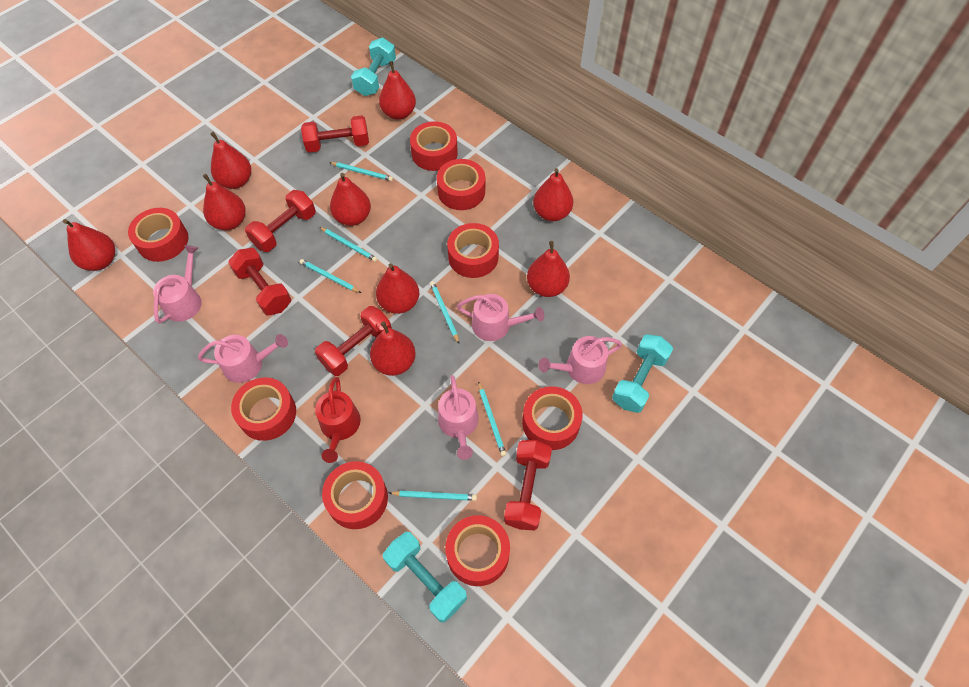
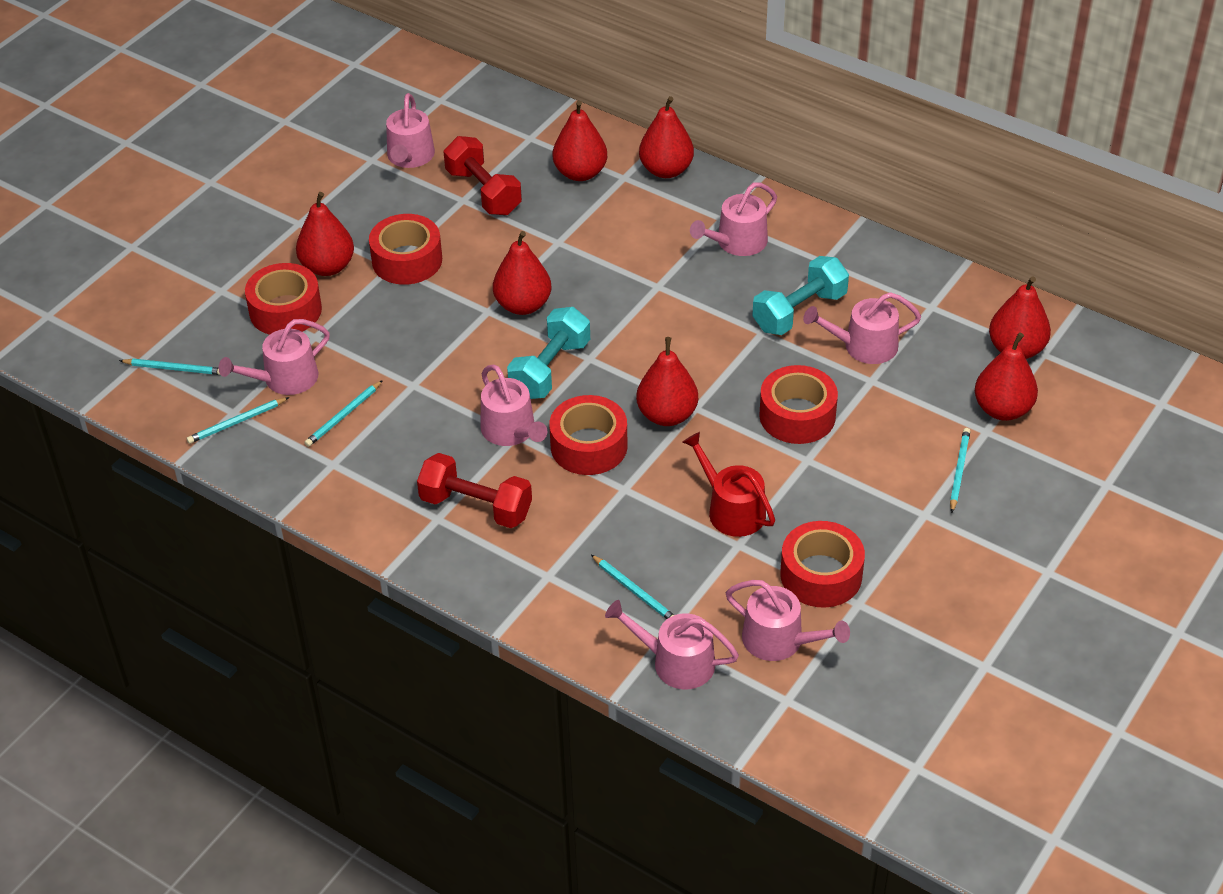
pink watering can: 5 -> 7
red dumbbell: 5 -> 2
red pear: 9 -> 7
red tape: 8 -> 5
turquoise dumbbell: 3 -> 2
turquoise pencil: 6 -> 5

☆ ☆ ☆ ☆ ☆

▸ What the exercise asks
What you copy should begin at the line with "red tape: 8 -> 5" and end at the final line of the listing, each line exactly as it is.

▸ Output
red tape: 8 -> 5
turquoise dumbbell: 3 -> 2
turquoise pencil: 6 -> 5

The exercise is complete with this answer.